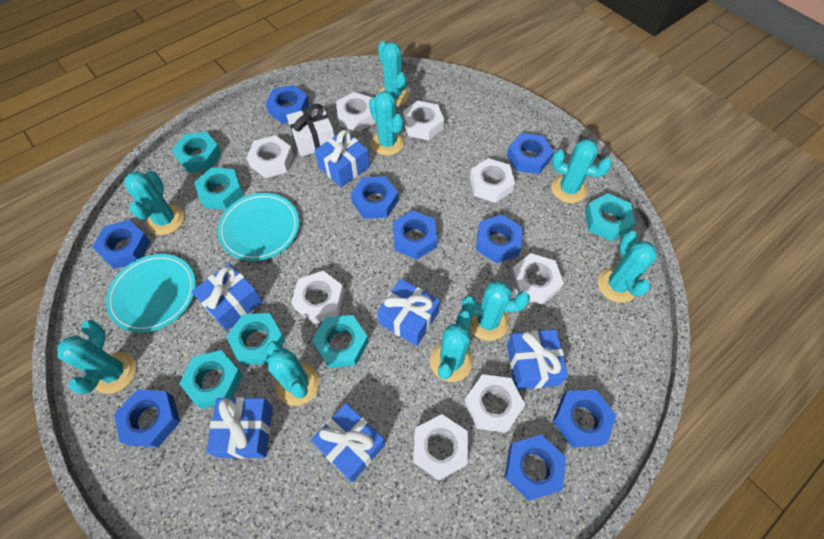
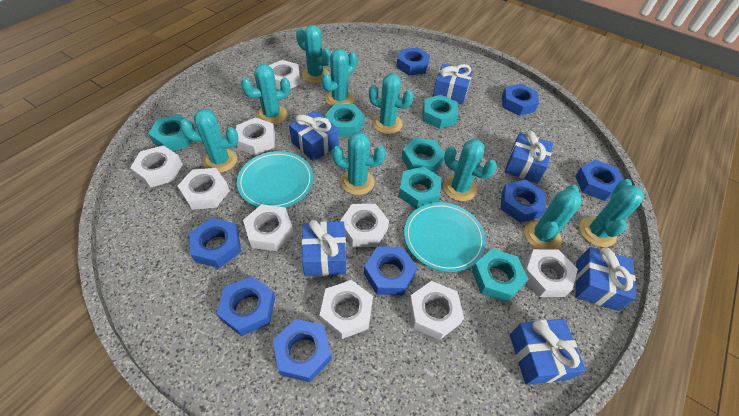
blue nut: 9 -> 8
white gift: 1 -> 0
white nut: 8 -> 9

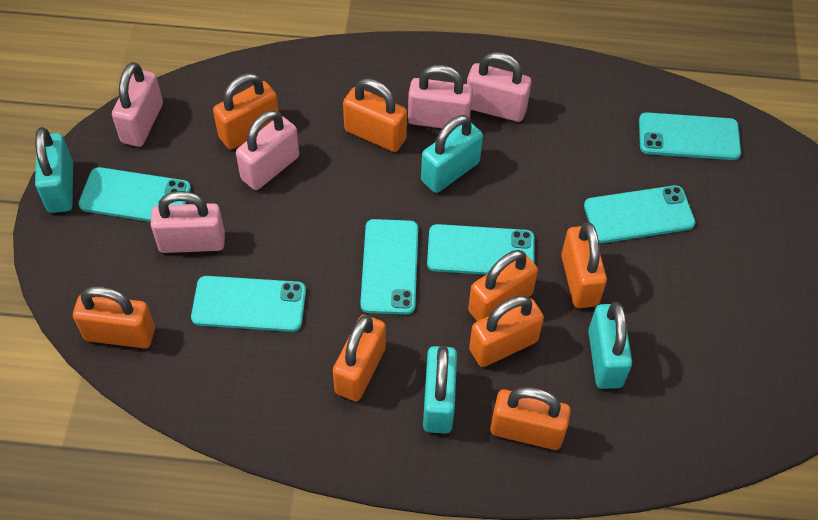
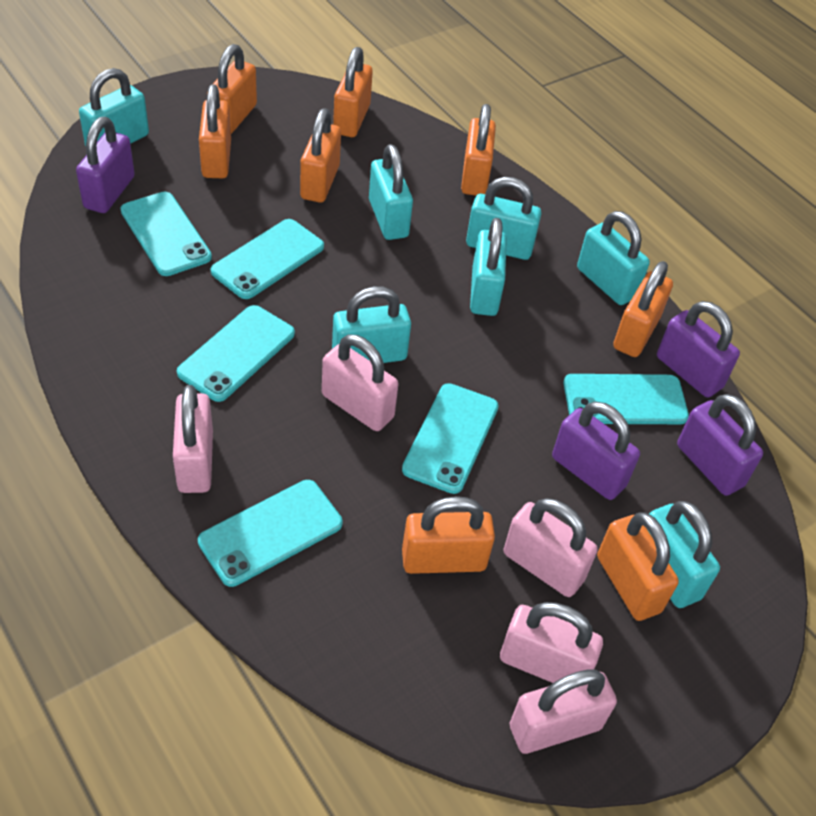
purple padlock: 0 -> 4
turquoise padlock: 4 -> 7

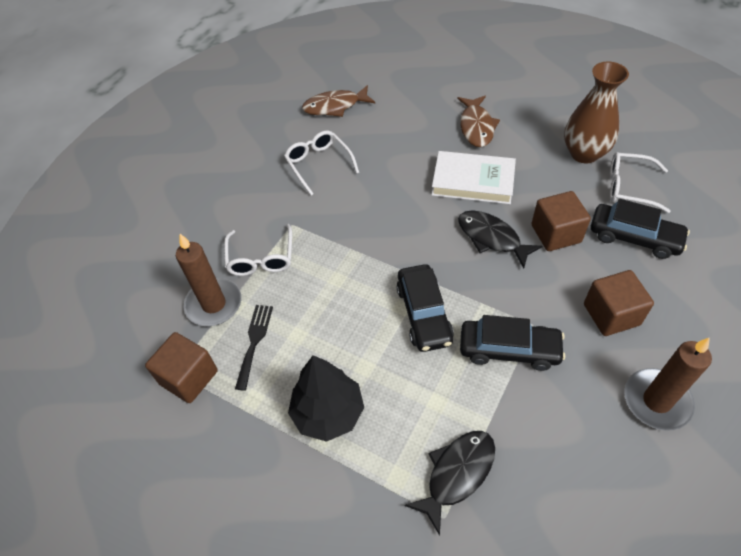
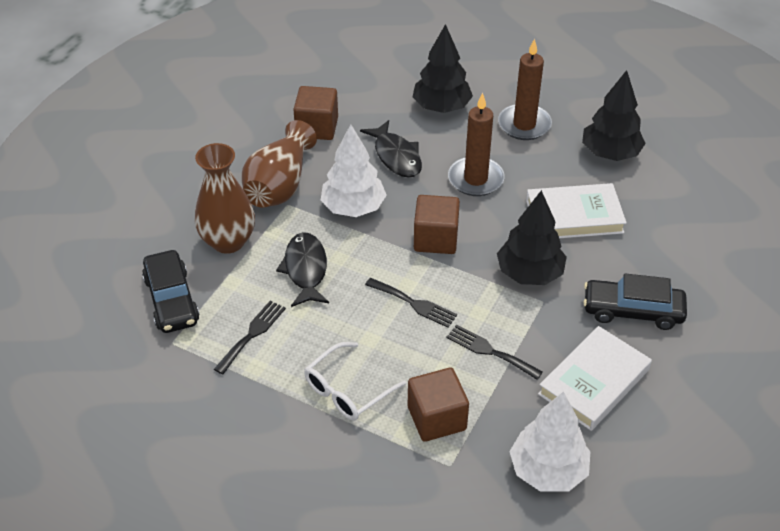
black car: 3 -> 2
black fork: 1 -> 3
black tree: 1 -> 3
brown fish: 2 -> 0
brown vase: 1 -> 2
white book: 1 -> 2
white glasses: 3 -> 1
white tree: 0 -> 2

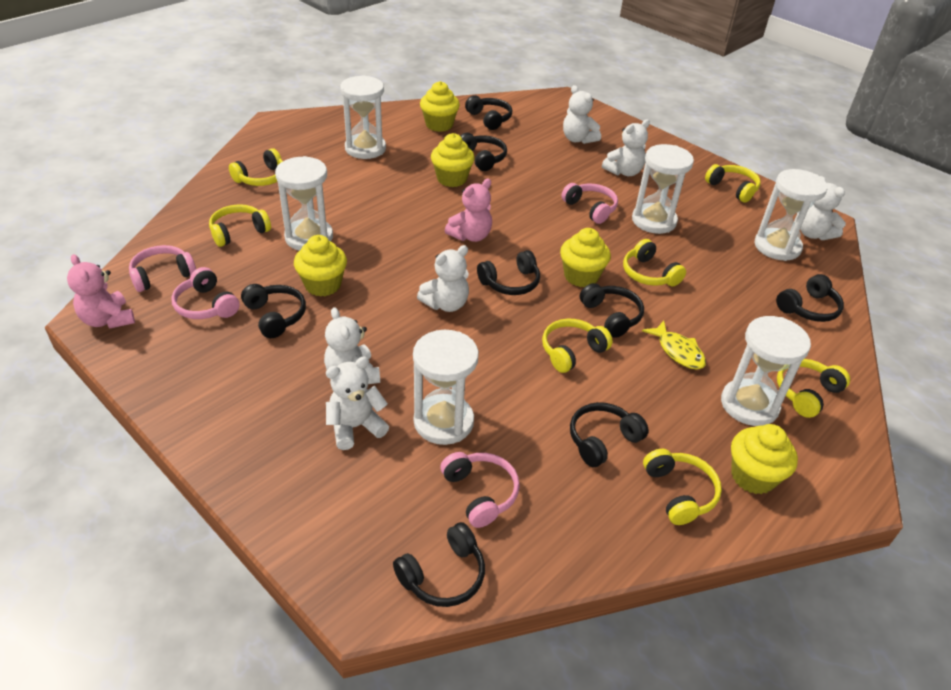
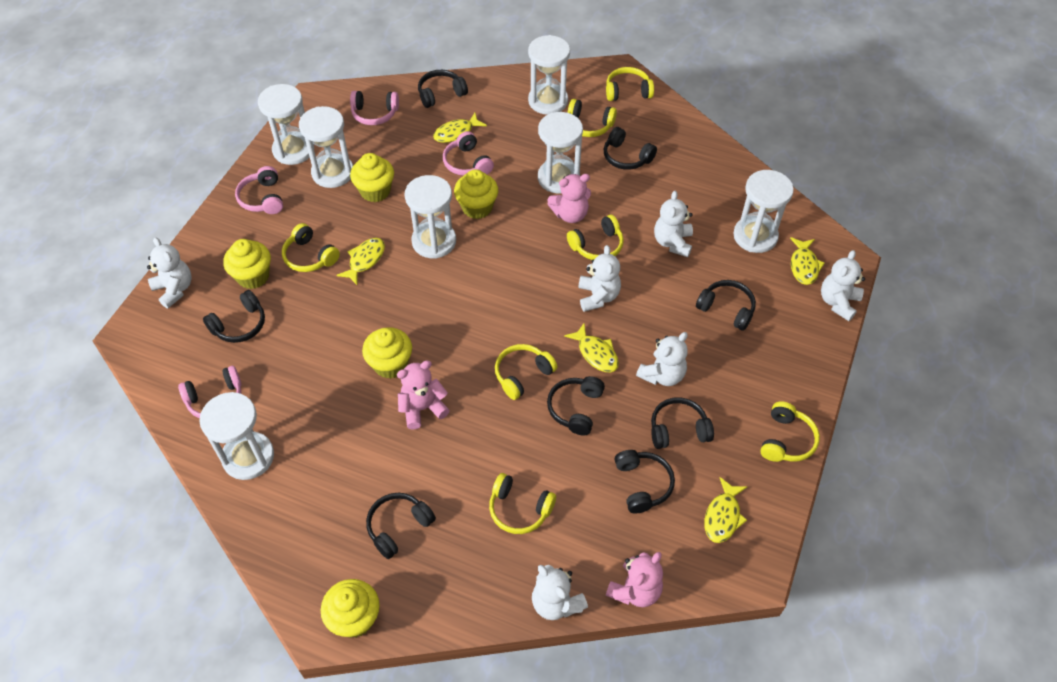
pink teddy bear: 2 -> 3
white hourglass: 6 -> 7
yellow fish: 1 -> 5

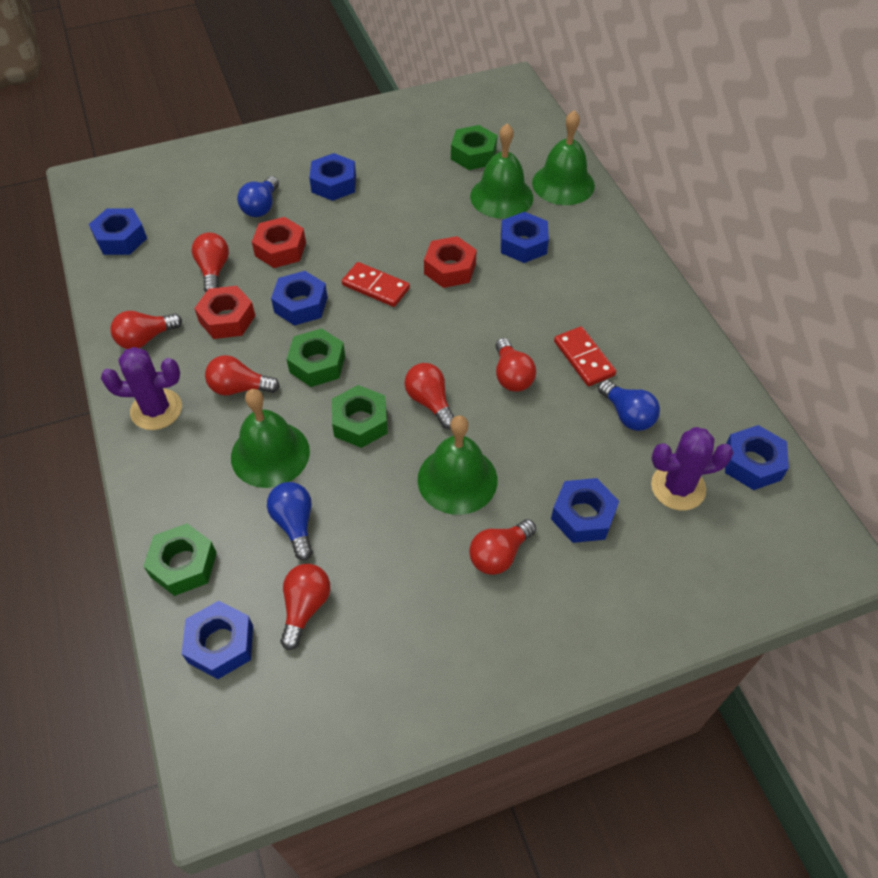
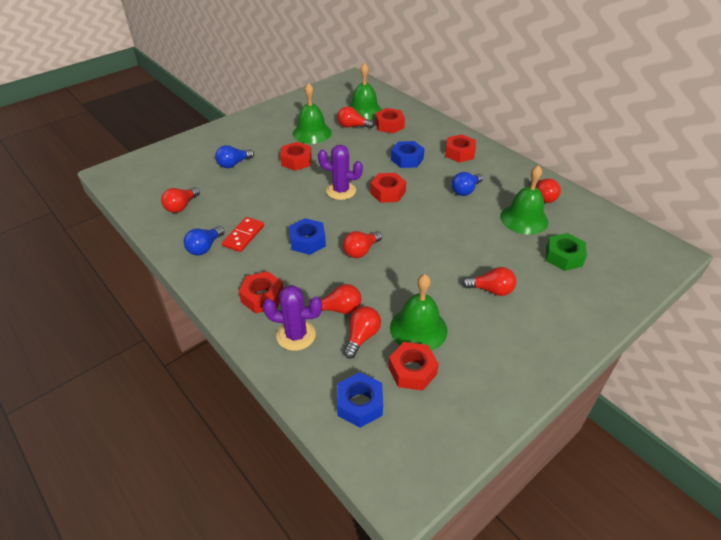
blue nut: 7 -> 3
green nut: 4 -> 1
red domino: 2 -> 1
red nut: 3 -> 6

□ □ □

> **Action item**
Each entry above should be restated word for word, though no picture may appear in the copy.

> **Written answer**
blue nut: 9 -> 8
white gift: 1 -> 0
white nut: 8 -> 9

purple padlock: 0 -> 4
turquoise padlock: 4 -> 7

black car: 3 -> 2
black fork: 1 -> 3
black tree: 1 -> 3
brown fish: 2 -> 0
brown vase: 1 -> 2
white book: 1 -> 2
white glasses: 3 -> 1
white tree: 0 -> 2

pink teddy bear: 2 -> 3
white hourglass: 6 -> 7
yellow fish: 1 -> 5

blue nut: 7 -> 3
green nut: 4 -> 1
red domino: 2 -> 1
red nut: 3 -> 6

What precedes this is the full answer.